> Given instruction:
Collect each line from the rows below that contains the string "left", and copy every such line in full. Treat uppercase and lowercase as different.

+ + + + +

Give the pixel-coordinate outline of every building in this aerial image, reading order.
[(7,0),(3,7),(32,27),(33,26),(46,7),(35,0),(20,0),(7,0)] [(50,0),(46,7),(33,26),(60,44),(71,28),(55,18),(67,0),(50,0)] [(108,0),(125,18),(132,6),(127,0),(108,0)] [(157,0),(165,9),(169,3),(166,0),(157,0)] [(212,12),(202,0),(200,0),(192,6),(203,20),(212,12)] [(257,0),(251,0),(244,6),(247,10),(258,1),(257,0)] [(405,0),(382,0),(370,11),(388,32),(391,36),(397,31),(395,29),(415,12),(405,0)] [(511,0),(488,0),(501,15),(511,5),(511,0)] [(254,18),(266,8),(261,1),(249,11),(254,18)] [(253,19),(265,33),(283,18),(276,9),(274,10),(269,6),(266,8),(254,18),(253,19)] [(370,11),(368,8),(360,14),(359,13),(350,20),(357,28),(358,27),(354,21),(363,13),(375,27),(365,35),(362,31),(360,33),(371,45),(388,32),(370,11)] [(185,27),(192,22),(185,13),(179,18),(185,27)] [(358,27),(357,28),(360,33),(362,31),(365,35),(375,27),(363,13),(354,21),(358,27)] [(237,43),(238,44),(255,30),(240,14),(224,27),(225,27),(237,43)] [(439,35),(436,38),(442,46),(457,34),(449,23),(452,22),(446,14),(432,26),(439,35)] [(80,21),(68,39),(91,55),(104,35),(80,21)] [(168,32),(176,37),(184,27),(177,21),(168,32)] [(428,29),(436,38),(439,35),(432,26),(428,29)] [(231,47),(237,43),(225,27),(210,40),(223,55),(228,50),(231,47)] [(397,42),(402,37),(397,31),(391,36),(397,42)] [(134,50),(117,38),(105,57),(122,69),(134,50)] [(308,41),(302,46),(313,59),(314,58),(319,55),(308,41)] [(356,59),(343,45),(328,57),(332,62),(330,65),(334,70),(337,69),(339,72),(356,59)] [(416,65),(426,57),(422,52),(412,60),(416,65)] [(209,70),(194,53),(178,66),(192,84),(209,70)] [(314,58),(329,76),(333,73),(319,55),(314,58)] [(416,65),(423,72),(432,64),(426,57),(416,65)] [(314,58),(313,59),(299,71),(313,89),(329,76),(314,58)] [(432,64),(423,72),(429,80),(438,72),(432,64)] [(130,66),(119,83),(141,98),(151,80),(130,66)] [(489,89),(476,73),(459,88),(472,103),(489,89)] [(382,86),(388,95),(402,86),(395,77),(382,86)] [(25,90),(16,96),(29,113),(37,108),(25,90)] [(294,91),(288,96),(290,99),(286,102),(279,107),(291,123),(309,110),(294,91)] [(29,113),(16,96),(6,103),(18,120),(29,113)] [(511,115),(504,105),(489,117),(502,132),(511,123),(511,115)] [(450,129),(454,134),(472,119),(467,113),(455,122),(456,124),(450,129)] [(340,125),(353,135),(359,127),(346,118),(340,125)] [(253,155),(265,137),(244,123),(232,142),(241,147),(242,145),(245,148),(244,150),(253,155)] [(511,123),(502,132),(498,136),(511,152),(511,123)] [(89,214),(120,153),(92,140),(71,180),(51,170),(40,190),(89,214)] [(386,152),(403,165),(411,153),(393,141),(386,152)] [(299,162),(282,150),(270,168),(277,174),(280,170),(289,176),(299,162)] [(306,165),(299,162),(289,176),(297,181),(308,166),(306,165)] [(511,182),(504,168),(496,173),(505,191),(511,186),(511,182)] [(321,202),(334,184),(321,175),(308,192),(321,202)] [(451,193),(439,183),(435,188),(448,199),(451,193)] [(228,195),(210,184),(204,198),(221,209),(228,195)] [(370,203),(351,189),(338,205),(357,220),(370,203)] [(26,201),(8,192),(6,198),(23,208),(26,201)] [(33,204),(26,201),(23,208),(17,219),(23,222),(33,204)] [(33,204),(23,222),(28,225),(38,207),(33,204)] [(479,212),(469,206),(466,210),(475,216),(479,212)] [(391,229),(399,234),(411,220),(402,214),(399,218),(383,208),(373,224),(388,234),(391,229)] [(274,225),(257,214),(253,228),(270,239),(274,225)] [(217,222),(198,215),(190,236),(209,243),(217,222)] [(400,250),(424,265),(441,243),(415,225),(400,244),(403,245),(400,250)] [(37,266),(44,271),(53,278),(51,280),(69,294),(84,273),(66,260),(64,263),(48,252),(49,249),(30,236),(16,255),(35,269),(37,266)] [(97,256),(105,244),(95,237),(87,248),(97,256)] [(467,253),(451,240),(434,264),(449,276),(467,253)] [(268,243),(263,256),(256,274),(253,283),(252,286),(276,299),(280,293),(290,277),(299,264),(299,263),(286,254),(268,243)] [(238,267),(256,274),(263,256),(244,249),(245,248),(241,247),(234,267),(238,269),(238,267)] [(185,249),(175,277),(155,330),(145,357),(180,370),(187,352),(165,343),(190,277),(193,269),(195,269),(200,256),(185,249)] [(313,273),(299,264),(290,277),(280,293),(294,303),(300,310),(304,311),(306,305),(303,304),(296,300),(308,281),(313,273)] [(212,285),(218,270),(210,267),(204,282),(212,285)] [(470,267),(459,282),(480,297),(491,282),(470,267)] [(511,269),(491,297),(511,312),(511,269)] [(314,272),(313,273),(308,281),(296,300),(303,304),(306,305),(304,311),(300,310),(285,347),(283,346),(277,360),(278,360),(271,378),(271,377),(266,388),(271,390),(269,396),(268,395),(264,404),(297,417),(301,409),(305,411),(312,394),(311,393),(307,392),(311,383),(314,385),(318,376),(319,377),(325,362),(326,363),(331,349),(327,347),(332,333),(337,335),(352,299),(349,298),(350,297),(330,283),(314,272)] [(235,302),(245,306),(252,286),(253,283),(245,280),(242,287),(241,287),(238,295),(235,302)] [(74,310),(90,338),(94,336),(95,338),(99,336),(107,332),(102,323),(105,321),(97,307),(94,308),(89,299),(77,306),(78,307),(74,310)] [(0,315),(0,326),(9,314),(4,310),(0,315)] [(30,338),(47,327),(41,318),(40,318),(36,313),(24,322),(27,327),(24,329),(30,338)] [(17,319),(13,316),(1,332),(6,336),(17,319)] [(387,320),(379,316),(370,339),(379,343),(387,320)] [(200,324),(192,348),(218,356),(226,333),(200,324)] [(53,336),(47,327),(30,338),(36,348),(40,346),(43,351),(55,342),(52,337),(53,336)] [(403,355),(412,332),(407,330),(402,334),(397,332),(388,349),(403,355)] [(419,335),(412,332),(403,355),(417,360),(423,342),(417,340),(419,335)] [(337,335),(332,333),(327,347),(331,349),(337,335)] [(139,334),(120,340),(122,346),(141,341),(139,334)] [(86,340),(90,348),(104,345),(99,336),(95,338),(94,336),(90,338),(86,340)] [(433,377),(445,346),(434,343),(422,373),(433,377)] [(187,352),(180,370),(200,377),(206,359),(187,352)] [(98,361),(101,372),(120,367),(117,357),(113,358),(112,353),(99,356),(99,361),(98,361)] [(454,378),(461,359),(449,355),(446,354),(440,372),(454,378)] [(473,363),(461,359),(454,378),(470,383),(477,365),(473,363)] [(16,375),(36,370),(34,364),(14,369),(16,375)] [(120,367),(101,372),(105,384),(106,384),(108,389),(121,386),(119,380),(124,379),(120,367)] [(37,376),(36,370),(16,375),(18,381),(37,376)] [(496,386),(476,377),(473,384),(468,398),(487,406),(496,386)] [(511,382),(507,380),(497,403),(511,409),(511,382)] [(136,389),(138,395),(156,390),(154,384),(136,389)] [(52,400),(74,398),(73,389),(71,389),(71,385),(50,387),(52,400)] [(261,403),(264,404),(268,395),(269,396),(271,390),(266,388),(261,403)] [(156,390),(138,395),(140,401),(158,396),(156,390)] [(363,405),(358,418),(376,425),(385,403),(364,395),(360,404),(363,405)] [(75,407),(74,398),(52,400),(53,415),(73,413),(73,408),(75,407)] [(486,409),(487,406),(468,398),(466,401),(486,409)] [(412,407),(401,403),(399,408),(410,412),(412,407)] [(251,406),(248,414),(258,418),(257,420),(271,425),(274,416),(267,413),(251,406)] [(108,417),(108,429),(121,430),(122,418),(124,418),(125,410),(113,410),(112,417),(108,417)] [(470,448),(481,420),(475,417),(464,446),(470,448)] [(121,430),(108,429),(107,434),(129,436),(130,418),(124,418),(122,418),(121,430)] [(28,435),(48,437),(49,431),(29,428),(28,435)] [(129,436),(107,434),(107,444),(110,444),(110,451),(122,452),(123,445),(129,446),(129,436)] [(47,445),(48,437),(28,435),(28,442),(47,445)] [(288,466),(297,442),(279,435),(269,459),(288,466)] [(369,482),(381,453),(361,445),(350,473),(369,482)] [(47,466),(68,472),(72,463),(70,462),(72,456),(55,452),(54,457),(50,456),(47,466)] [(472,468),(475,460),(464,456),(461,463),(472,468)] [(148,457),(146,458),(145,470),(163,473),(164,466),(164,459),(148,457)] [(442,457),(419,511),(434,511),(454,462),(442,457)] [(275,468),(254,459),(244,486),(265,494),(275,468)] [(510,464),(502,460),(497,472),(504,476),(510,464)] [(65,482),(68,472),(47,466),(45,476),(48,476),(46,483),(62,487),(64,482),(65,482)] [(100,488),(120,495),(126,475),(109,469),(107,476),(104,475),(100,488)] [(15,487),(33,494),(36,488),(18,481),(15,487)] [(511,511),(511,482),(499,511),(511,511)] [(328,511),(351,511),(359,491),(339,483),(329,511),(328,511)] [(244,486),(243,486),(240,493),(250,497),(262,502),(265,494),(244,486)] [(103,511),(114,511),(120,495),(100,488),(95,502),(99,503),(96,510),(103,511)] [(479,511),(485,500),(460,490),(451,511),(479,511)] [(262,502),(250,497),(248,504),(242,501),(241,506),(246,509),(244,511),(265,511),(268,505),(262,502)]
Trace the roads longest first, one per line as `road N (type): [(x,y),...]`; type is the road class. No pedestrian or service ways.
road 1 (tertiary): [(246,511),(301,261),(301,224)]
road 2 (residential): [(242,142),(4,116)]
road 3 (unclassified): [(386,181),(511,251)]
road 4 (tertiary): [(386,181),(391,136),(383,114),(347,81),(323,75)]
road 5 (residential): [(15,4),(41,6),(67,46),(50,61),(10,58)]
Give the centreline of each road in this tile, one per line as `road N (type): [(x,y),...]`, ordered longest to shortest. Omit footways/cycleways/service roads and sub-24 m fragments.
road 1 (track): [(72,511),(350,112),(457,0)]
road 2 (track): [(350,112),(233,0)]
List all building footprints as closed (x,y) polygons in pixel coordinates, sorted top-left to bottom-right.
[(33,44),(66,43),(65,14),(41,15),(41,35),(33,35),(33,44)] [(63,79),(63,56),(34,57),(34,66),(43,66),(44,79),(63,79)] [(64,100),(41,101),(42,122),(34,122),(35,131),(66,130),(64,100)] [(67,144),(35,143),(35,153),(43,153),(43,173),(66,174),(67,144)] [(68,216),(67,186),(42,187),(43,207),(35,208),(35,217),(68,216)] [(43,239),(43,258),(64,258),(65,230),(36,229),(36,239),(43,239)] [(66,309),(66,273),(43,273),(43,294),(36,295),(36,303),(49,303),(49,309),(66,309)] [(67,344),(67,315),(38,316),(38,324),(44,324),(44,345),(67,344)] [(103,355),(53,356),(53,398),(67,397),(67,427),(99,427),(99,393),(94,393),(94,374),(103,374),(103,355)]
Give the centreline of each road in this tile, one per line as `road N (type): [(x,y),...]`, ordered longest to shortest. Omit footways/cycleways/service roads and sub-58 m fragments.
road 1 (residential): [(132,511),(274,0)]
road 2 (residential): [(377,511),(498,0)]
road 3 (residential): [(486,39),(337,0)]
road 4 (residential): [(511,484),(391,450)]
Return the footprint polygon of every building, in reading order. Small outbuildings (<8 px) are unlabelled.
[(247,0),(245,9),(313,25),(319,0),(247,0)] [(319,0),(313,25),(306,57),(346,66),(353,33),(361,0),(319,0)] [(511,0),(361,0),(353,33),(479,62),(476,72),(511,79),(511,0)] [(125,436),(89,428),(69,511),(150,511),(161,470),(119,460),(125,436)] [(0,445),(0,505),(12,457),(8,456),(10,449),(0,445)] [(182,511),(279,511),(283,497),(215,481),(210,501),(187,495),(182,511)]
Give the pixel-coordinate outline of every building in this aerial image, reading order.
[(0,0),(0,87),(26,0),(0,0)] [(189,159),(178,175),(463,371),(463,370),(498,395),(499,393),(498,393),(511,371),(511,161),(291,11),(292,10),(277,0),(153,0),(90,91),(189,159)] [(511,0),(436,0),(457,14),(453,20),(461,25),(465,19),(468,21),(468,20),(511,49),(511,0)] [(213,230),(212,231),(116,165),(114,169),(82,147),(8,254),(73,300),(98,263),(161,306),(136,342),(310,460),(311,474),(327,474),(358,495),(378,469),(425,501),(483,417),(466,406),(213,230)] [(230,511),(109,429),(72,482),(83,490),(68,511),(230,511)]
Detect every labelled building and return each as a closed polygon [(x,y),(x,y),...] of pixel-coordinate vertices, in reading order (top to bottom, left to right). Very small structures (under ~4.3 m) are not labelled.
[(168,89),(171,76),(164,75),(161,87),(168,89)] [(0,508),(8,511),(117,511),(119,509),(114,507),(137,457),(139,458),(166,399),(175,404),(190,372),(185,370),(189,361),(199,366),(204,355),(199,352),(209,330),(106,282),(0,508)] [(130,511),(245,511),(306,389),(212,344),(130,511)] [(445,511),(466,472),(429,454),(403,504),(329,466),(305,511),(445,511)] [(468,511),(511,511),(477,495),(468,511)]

+ + + + +

> Exercise result:
List all building footprints as closed (x,y) polygons in pixel coordinates, sorted top-left to bottom-right.
Detect every labelled building and return each as a closed polygon [(x,y),(x,y),...] of pixel-coordinate vertices, in reading order (top to bottom, left to right). Very small structures (under ~4.3 m) are not labelled.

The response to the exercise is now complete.